:: The data ::

*** Begin section ***

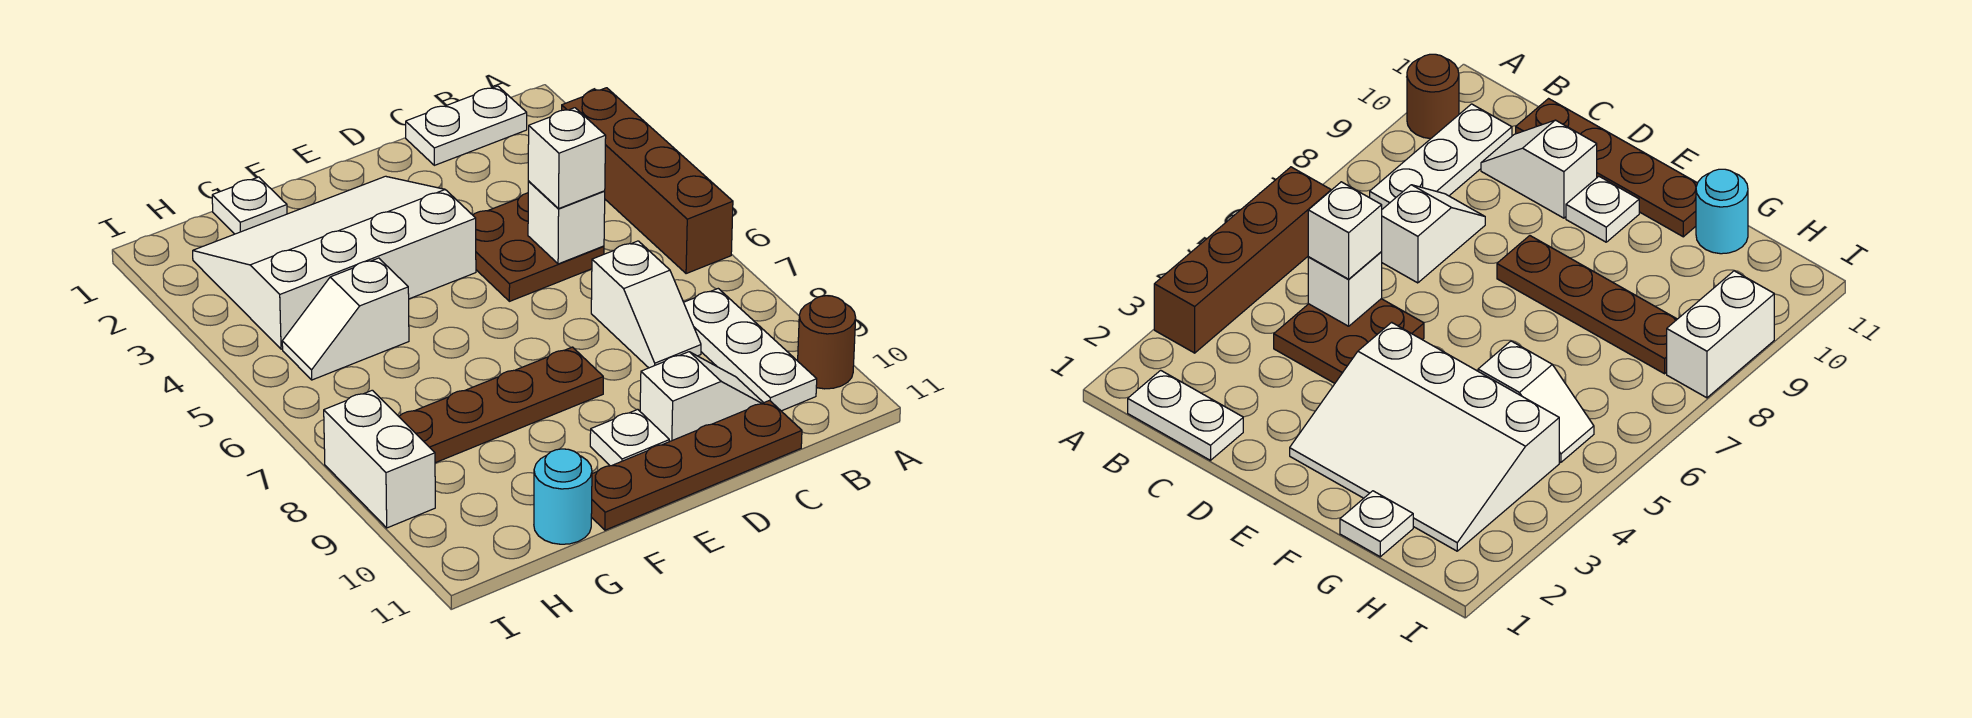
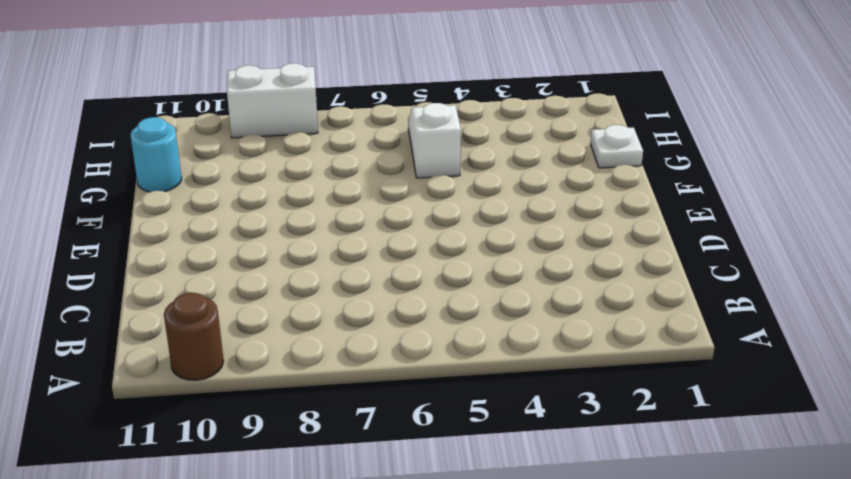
none -> brown brick A3:A6 level 1
none -> white plate B1:C1 level 1
none -> white plate B8:B10 level 1

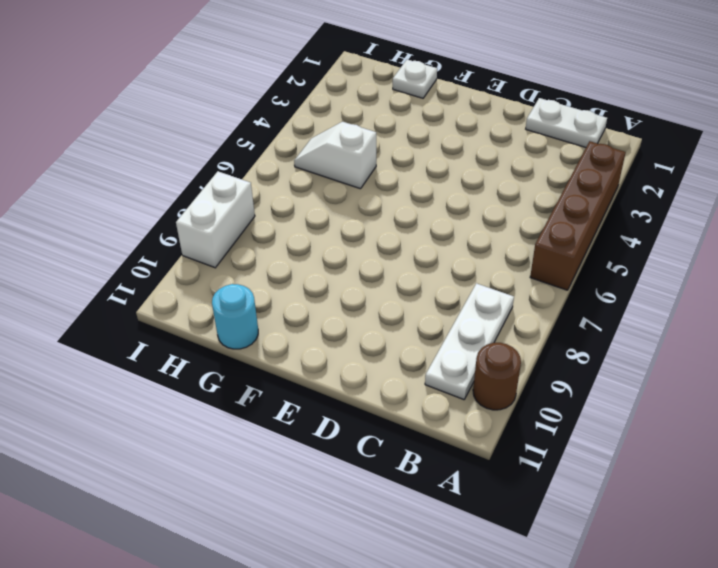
none -> brown plate C4:D5 level 1
none -> white slope C7:C8 level 1 top 7
none -> white slope C10:D10 level 1 top D

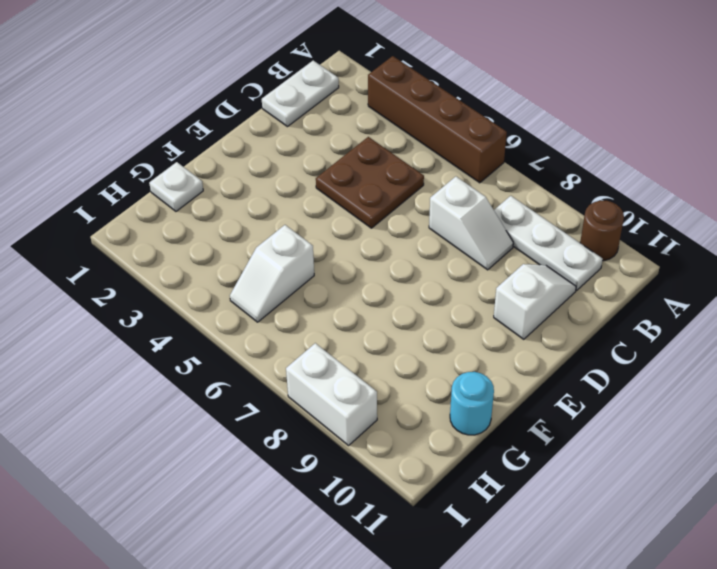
none -> brown plate C11:F11 level 1
none -> white slope E2:H4 level 1 top 4
none -> brown plate E8:H8 level 1

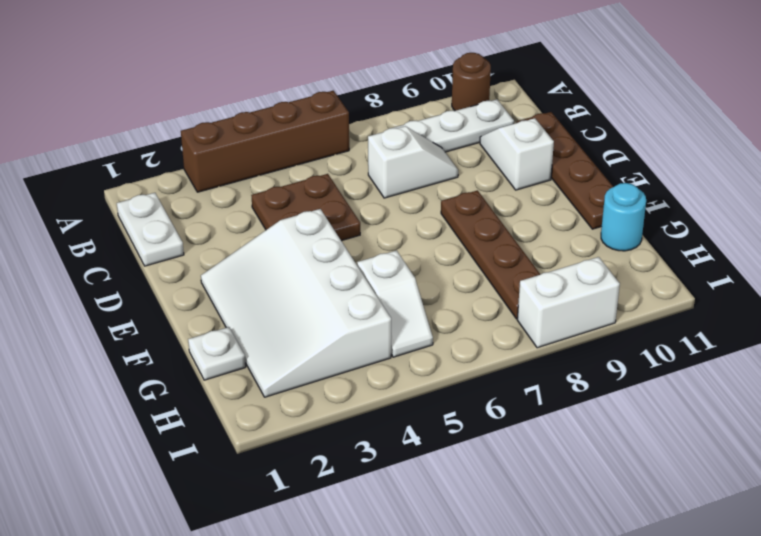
none -> white plate E10 level 1
none -> white brick C5 level 2
none -> white brick C5 level 3

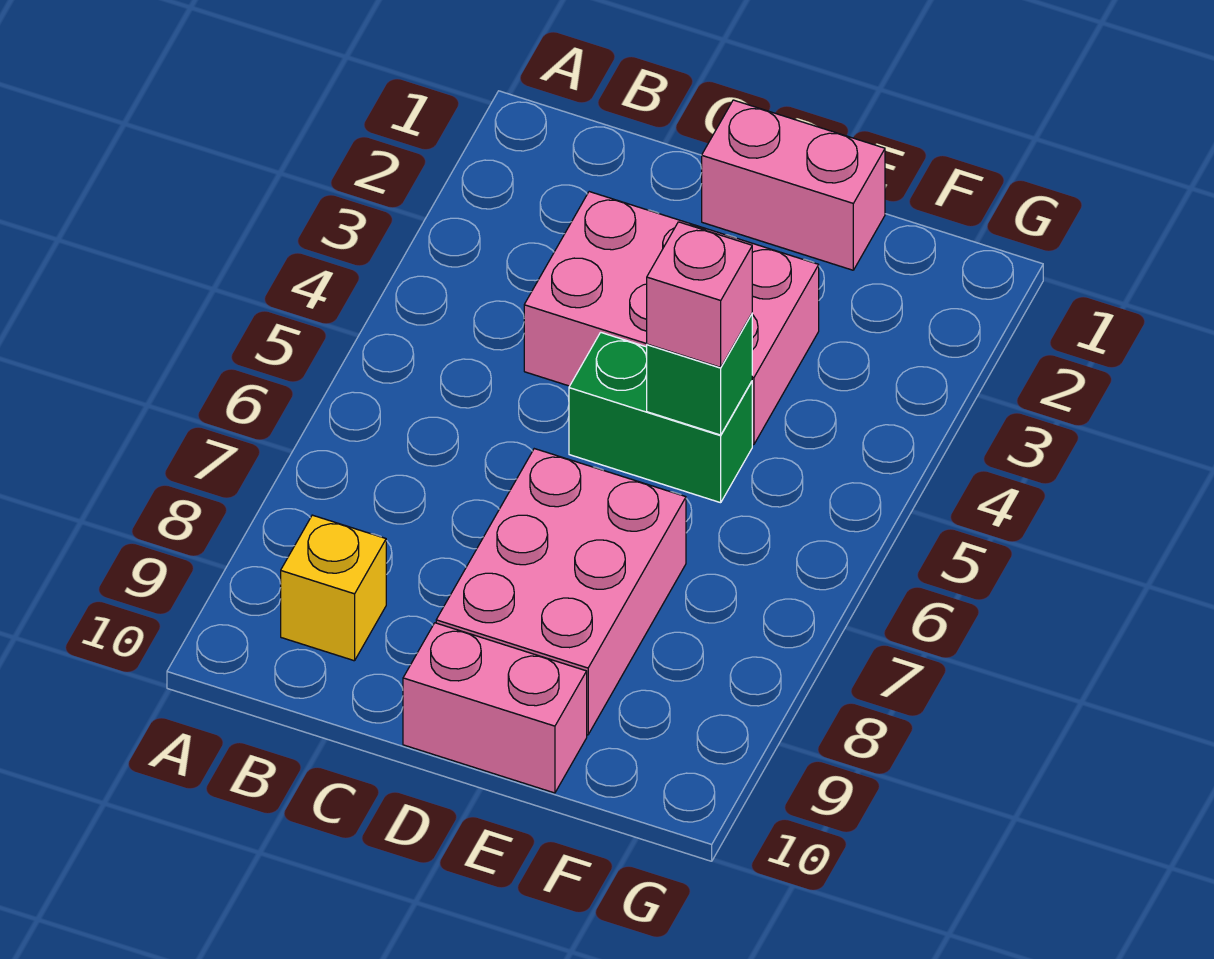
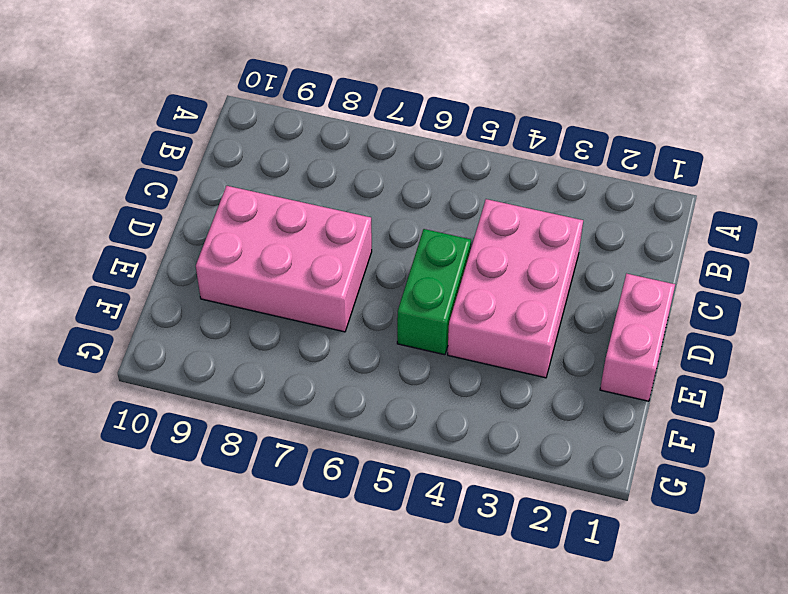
none -> yellow brick B9 level 1
none -> pink brick D10:E10 level 1

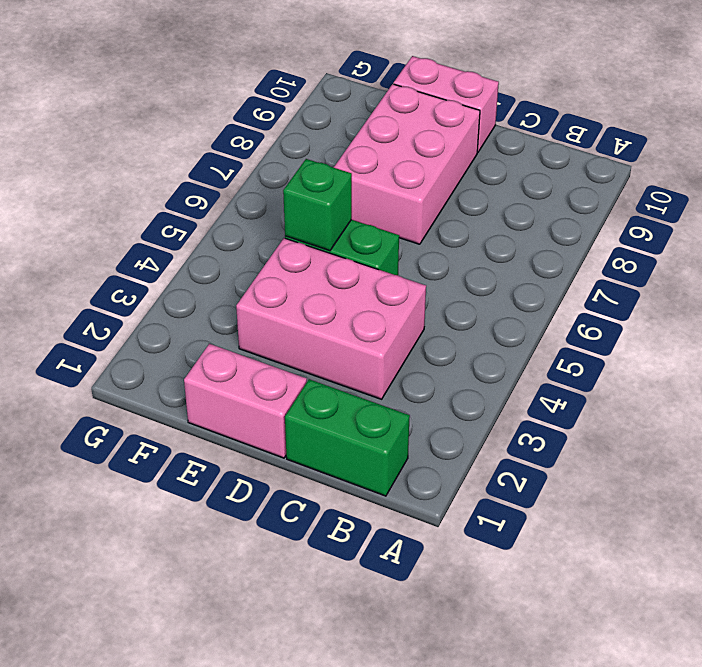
green brick B1:C1 level 1 -> none
none -> yellow brick B9 level 1
none -> pink brick E5 level 3

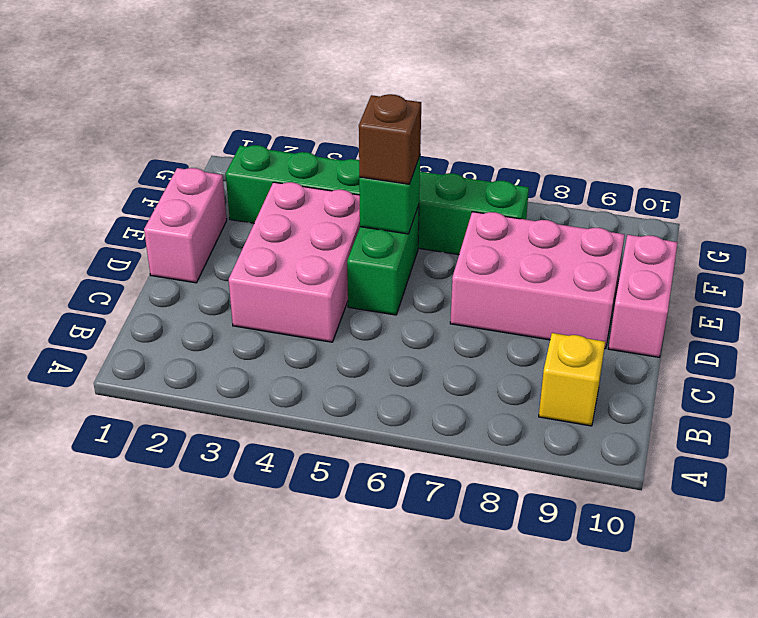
brown brick E5 level 3 -> pink brick E5 level 3
green brick F2:F7 level 1 -> none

*** End section ***

:: Task statement ::
For each line in the entries that holds "pink", return that line.

:: Solution below ::
none -> pink brick D10:E10 level 1
none -> pink brick E5 level 3
brown brick E5 level 3 -> pink brick E5 level 3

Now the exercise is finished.